Start of PROVIDED RECORDS

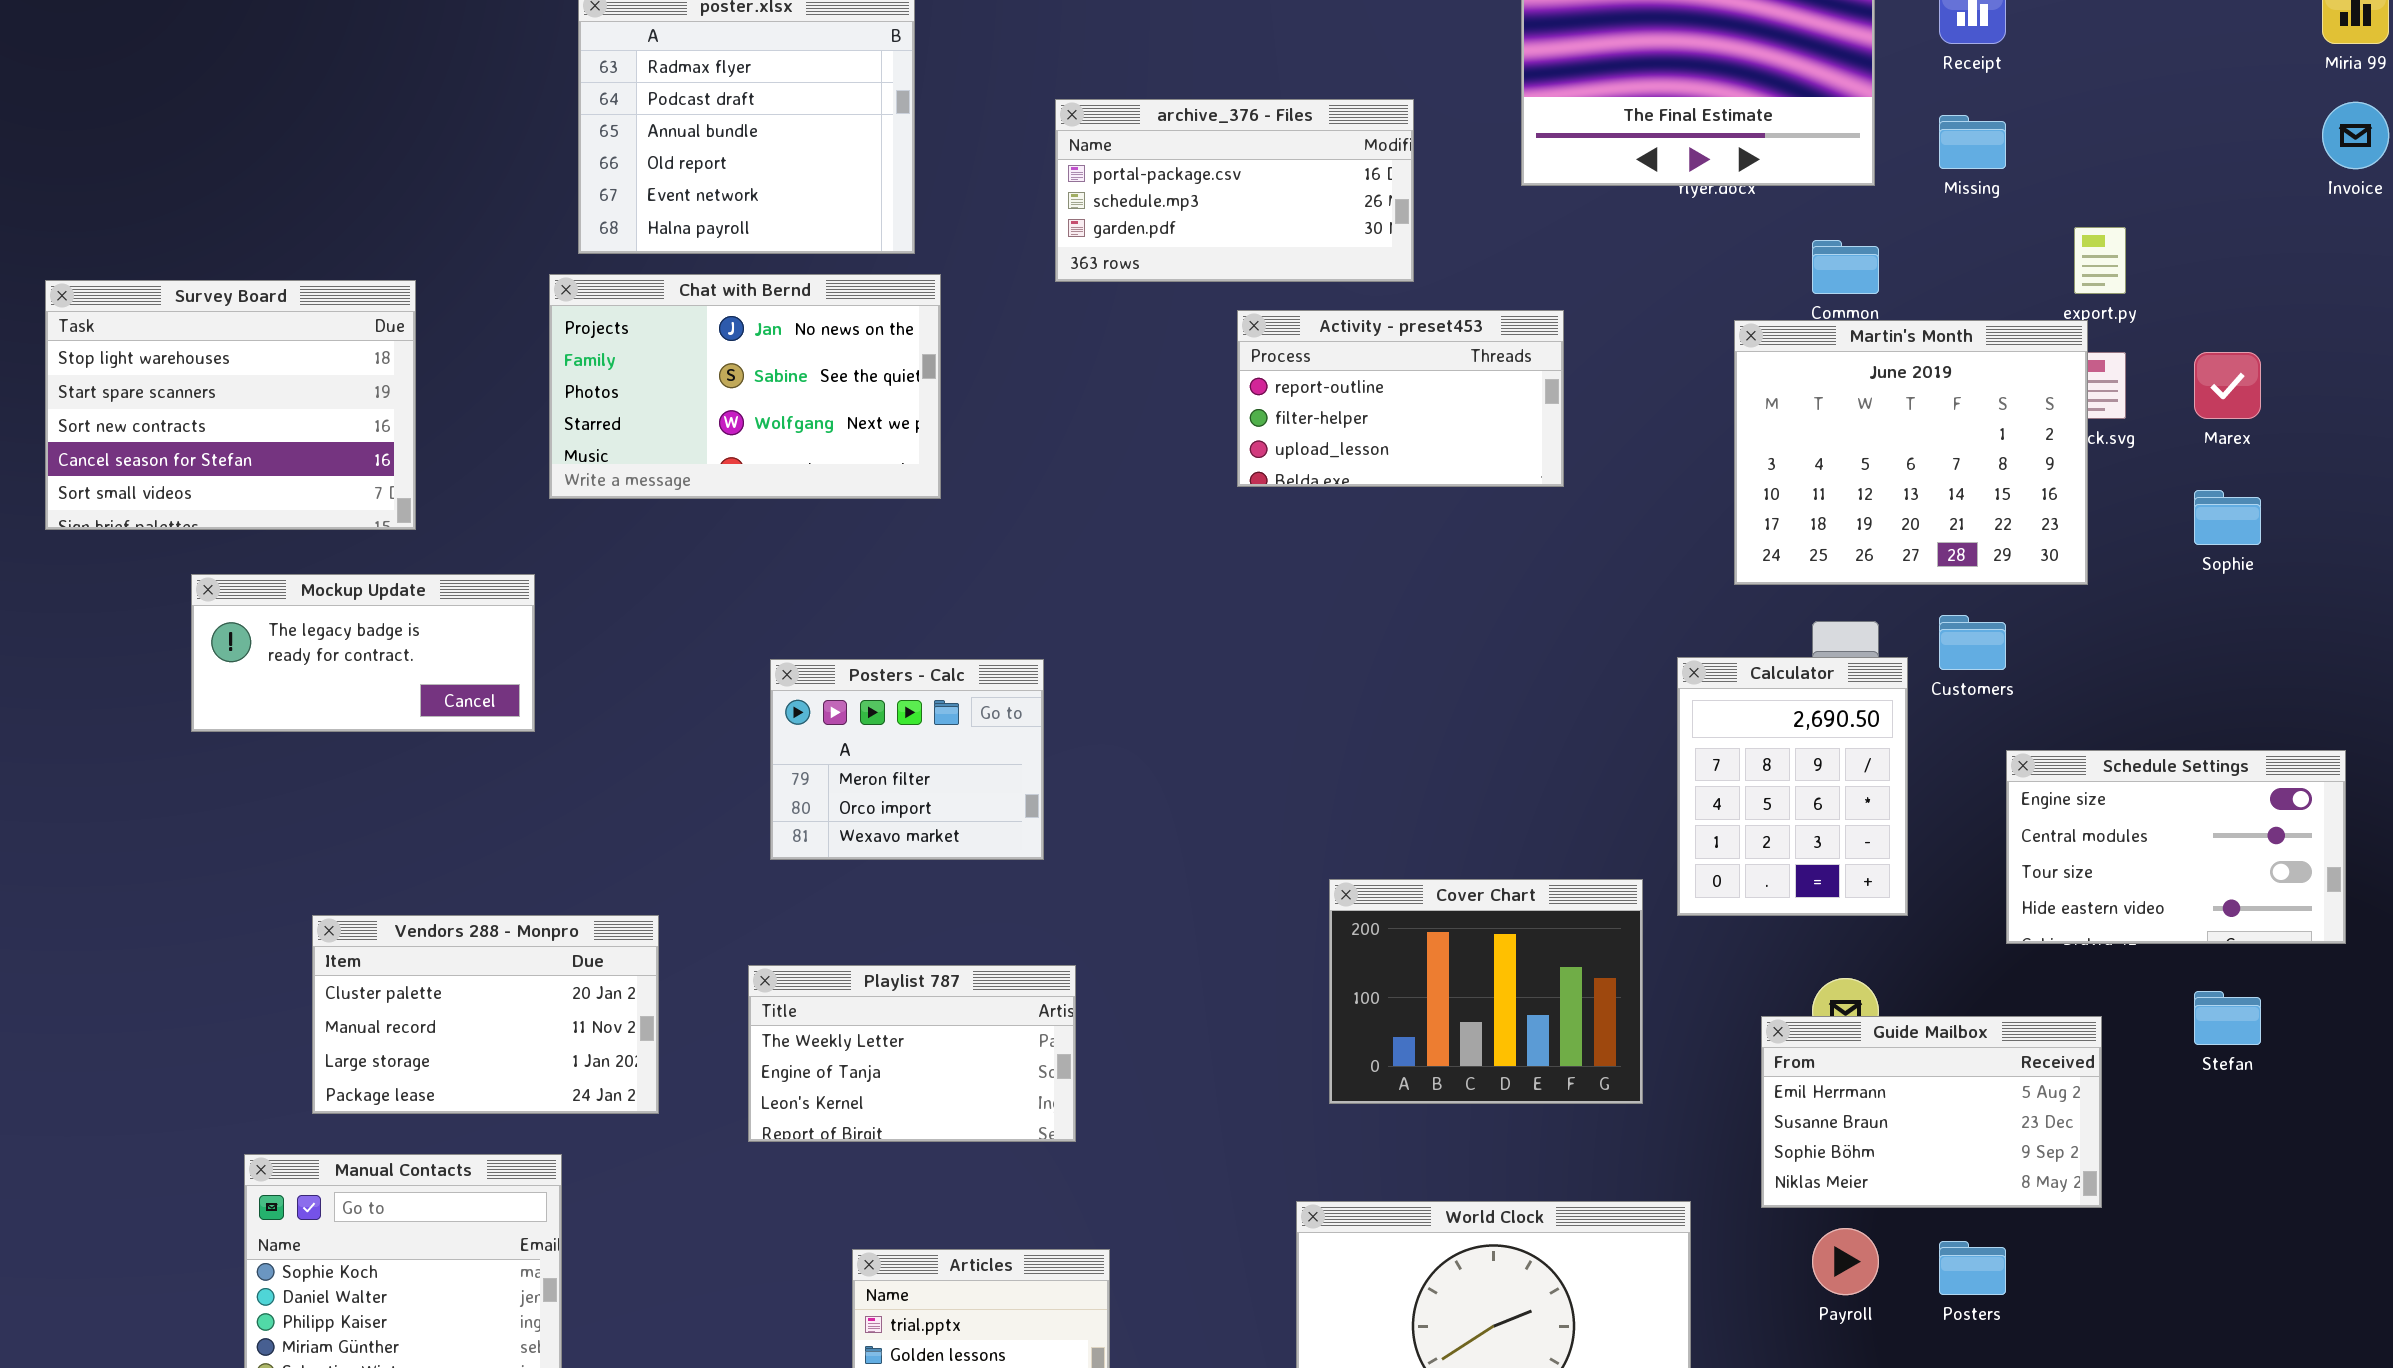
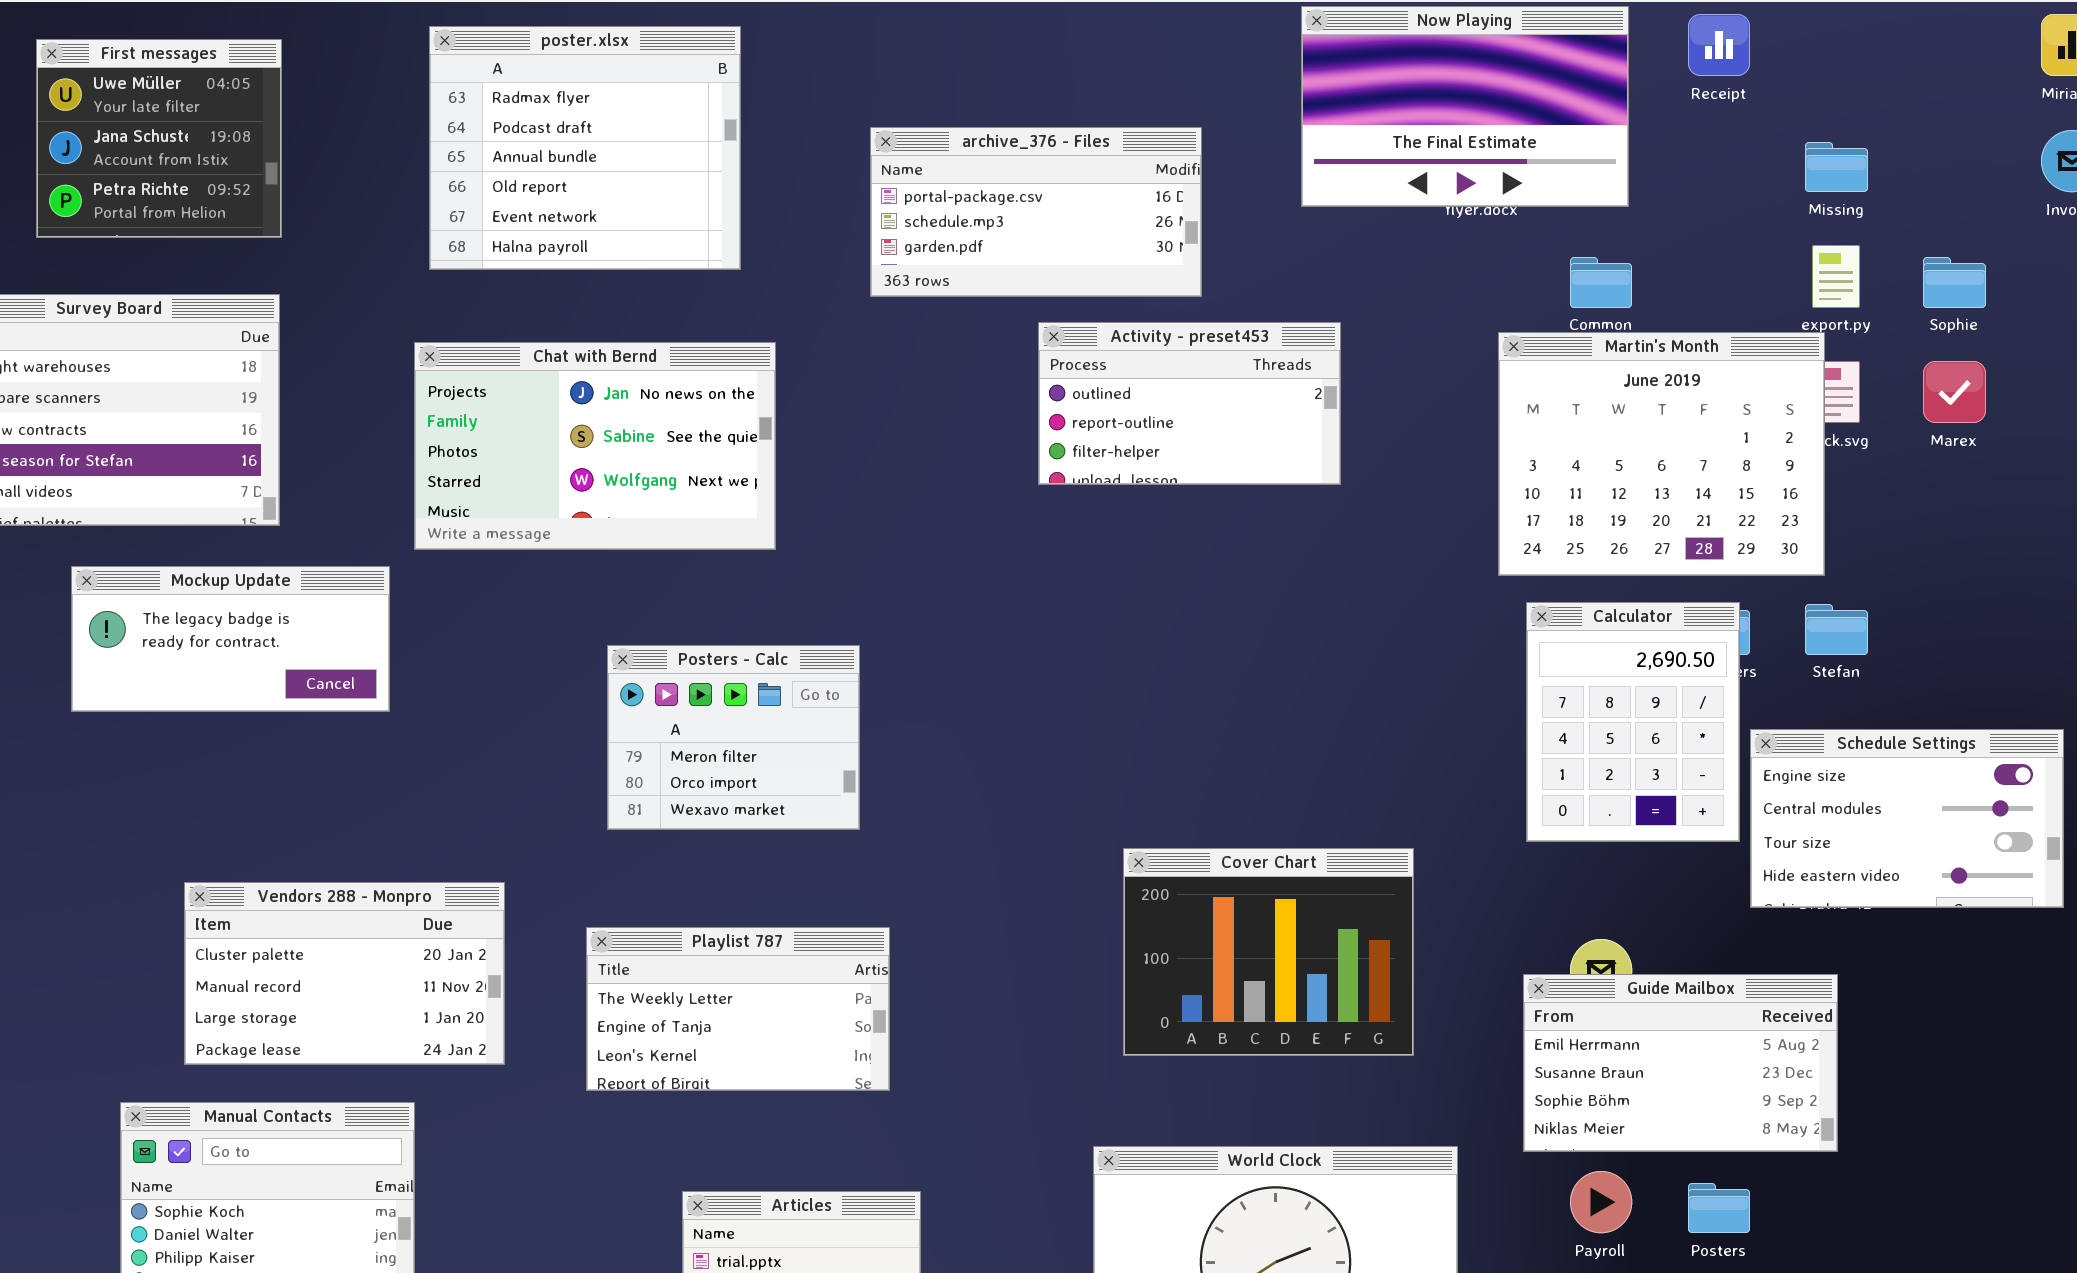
First messages: none -> [36,39,282,238], opened
Missing: [1939,115,2006,169] -> [1805,142,1868,192], moved
Chat with Bernd: [549,274,941,499] -> [414,342,776,550], moved
Activity - preset453: [1237,310,1564,487] -> [1038,322,1341,485], scrolled up 1 row
Sophie: [2194,490,2261,545] -> [1923,257,1986,308], moved
Calculator: [1677,657,1908,916] -> [1526,602,1740,842], moved
Stefan: [2194,991,2261,1045] -> [1805,604,1868,655], moved

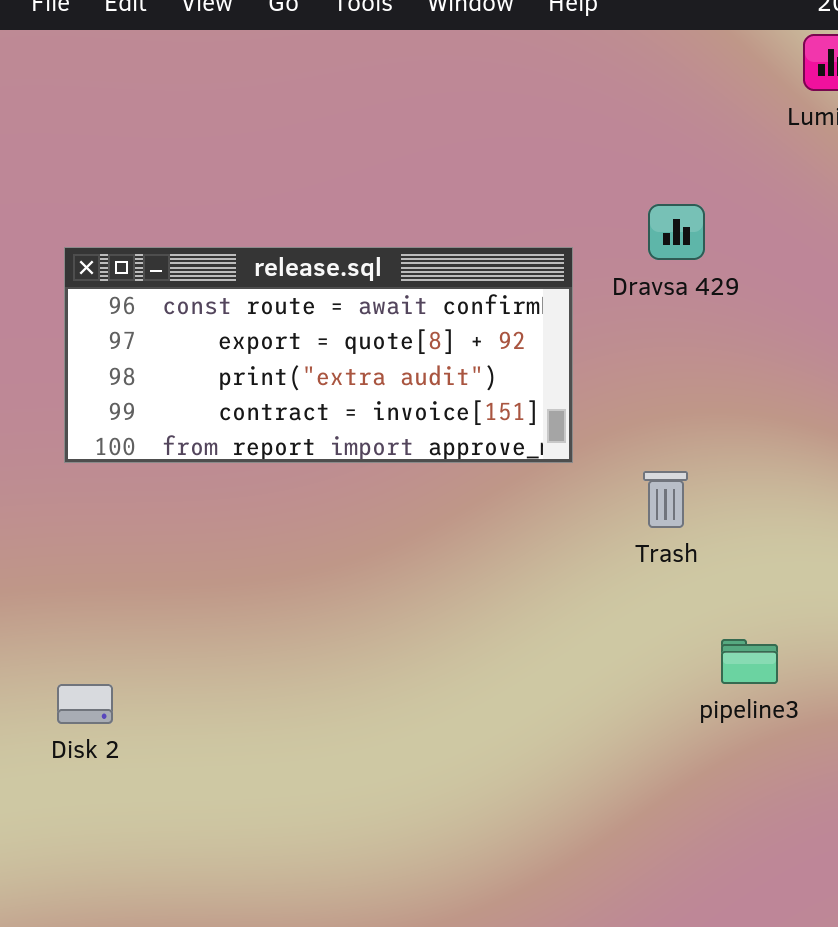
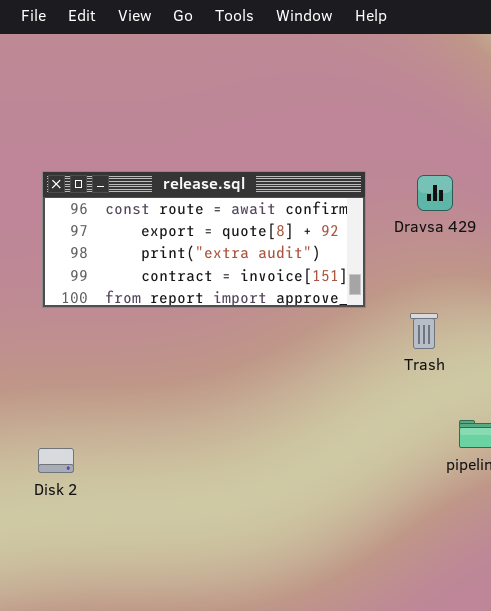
Dravsa 429: [648,204,705,260] -> [417,175,453,211], moved

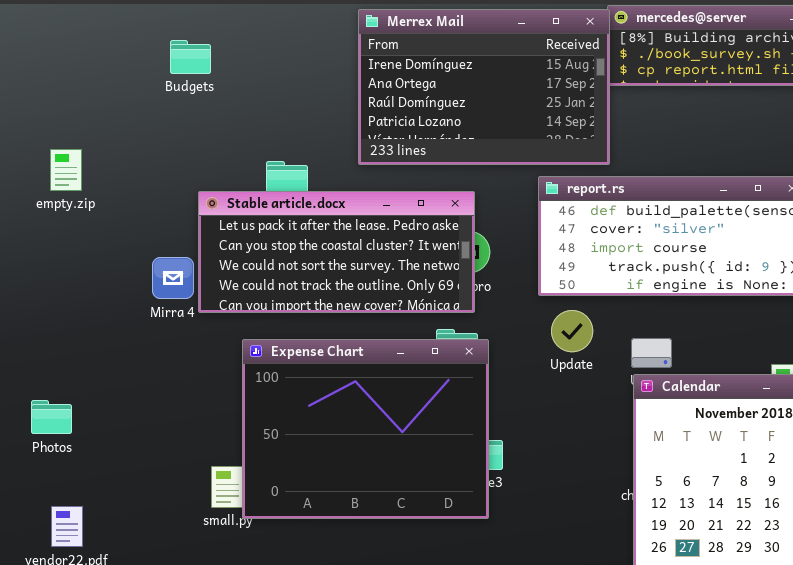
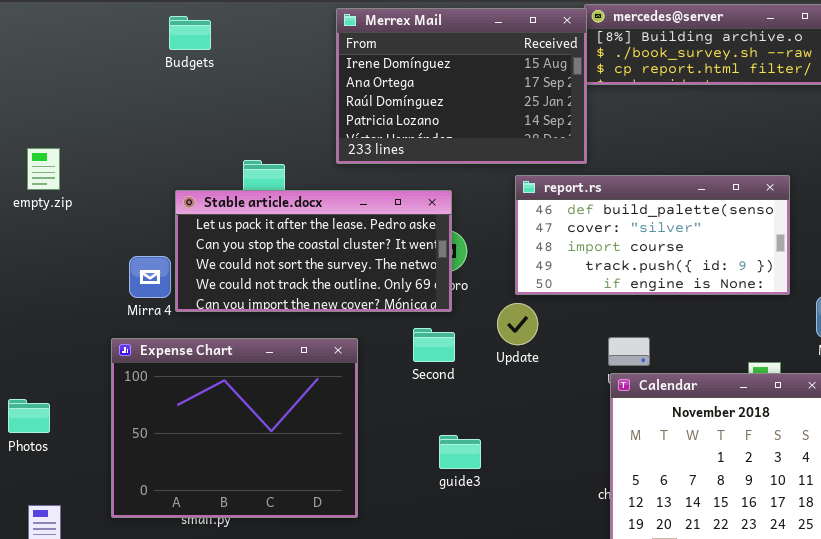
Budgets: [170,40,211,74] -> [169,16,211,50], moved
Update: [551,310,593,352] -> [497,303,538,345], moved
Expense Chart: [242,339,489,519] -> [111,338,358,518], moved

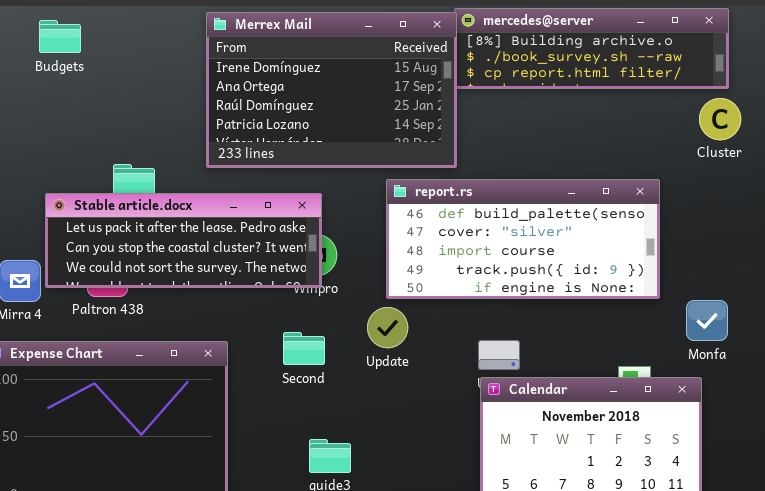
Stable article.docx: [175,190,452,312] -> [45,193,322,288], resized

End of PROVIDED RECORDS

ASSIGNMENT: The copy should match each line above exactly and contain no images.

RESULT OF THIS TASK:
First messages: none -> [36,39,282,238], opened
Missing: [1939,115,2006,169] -> [1805,142,1868,192], moved
Chat with Bernd: [549,274,941,499] -> [414,342,776,550], moved
Activity - preset453: [1237,310,1564,487] -> [1038,322,1341,485], scrolled up 1 row
Sophie: [2194,490,2261,545] -> [1923,257,1986,308], moved
Calculator: [1677,657,1908,916] -> [1526,602,1740,842], moved
Stefan: [2194,991,2261,1045] -> [1805,604,1868,655], moved

Dravsa 429: [648,204,705,260] -> [417,175,453,211], moved

Budgets: [170,40,211,74] -> [169,16,211,50], moved
Update: [551,310,593,352] -> [497,303,538,345], moved
Expense Chart: [242,339,489,519] -> [111,338,358,518], moved

Stable article.docx: [175,190,452,312] -> [45,193,322,288], resized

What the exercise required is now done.